• Object state change records:

· · · · · · ·

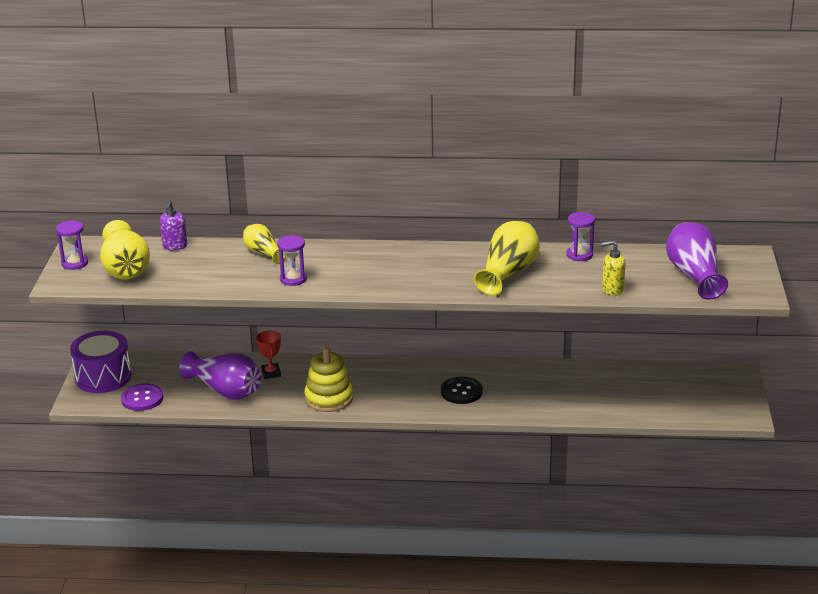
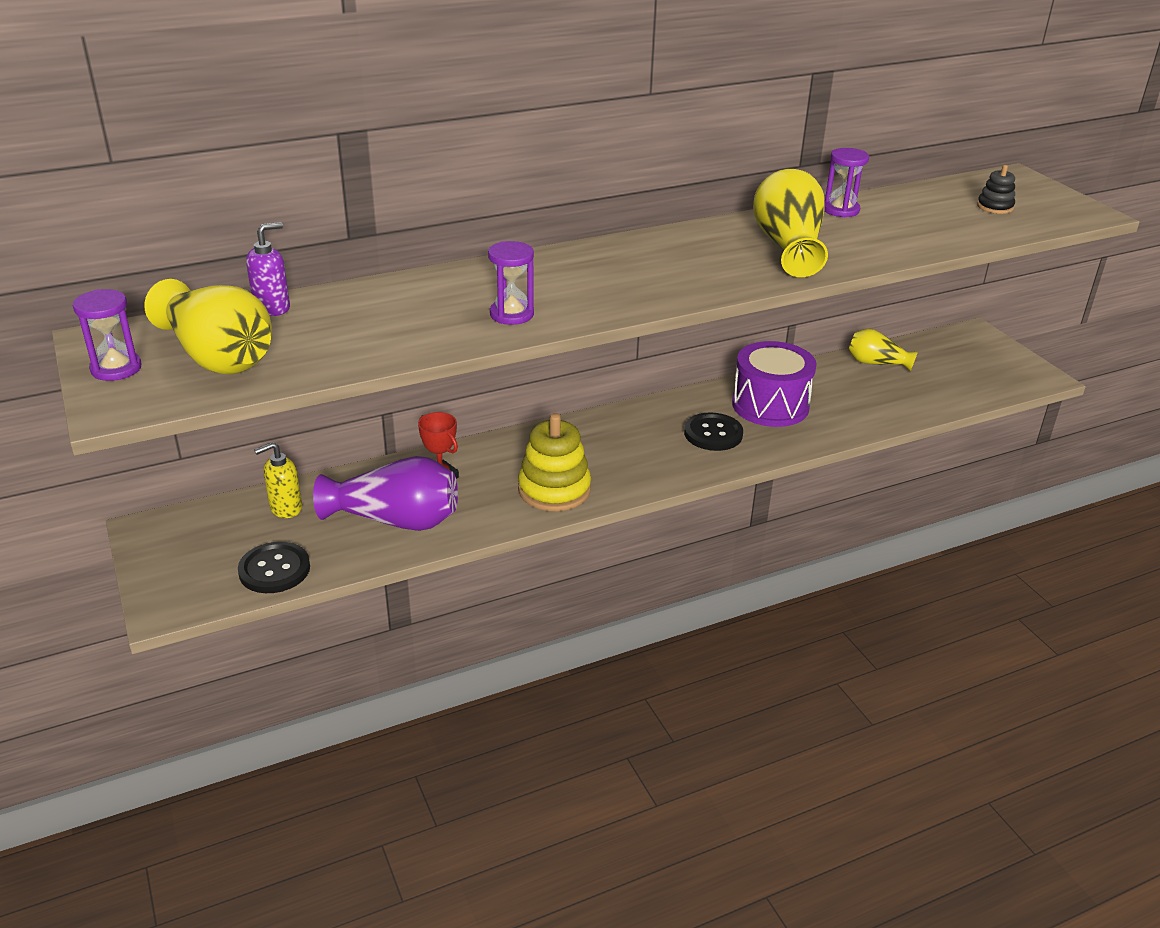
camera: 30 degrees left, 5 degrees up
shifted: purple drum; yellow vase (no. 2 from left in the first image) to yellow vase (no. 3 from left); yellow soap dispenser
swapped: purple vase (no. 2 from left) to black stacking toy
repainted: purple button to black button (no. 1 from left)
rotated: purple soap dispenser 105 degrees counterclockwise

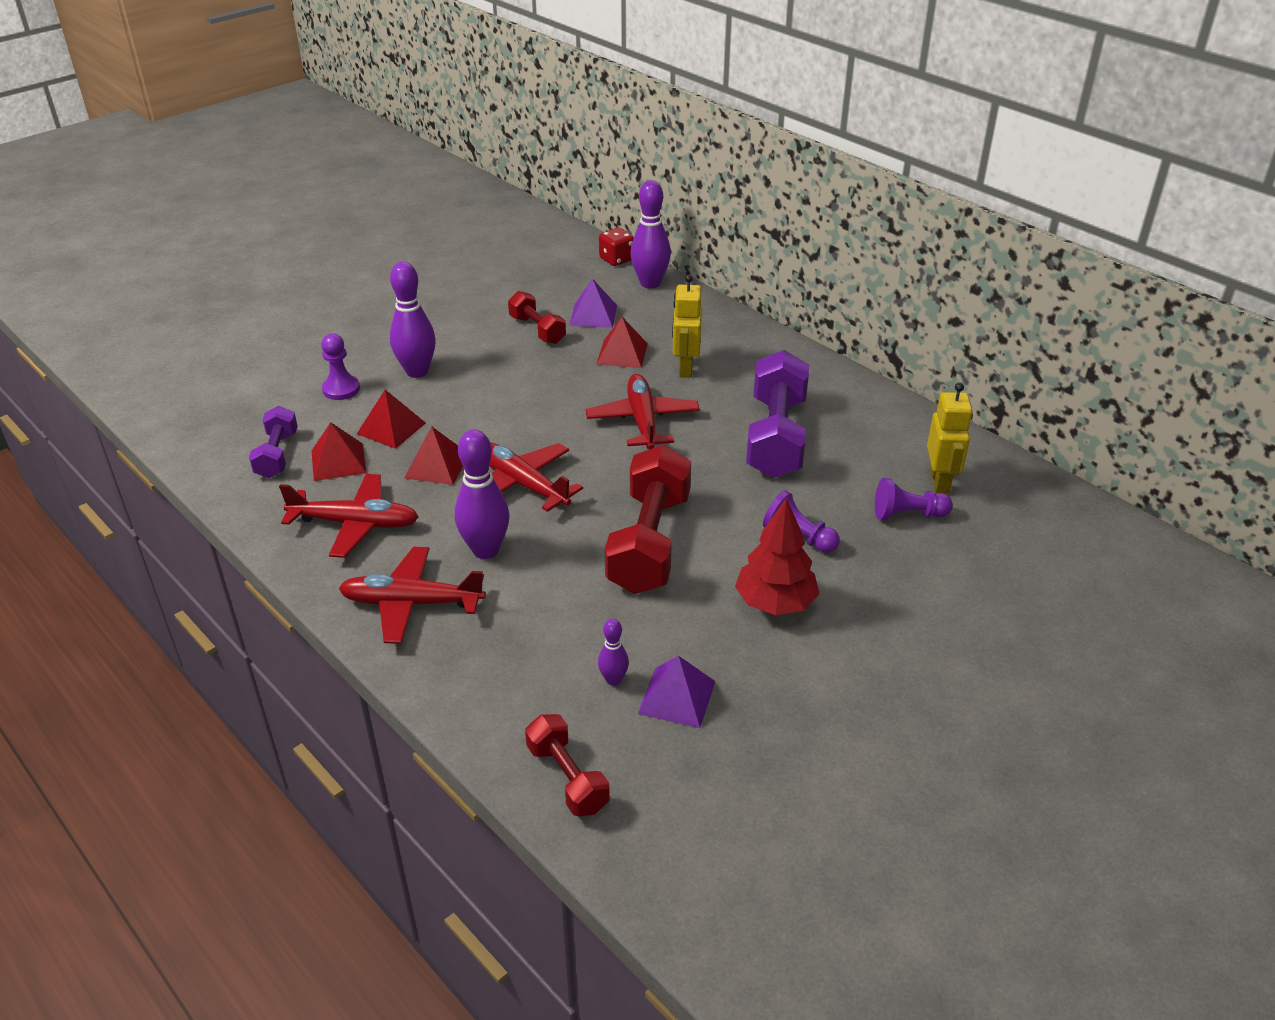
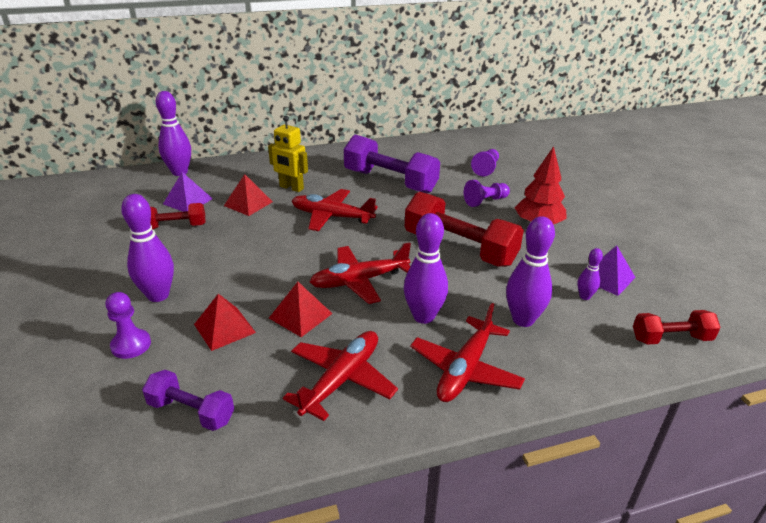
camera: 65 degrees left, 5 degrees down
gone: red pyramid (no. 1 from left); red dice; yellow robot (no. 2 from left)
new: purple bowling pin (no. 4 from left)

· · · · · · ·

• WHAT THE EXERCISE ASKS: The lines wanted are those from the one with "swapped: purple vase" to the end of the entries above, repeated exactly, both ends included. Leave out the pictures.

• ANSWER SECTION:
swapped: purple vase (no. 2 from left) to black stacking toy
repainted: purple button to black button (no. 1 from left)
rotated: purple soap dispenser 105 degrees counterclockwise

camera: 65 degrees left, 5 degrees down
gone: red pyramid (no. 1 from left); red dice; yellow robot (no. 2 from left)
new: purple bowling pin (no. 4 from left)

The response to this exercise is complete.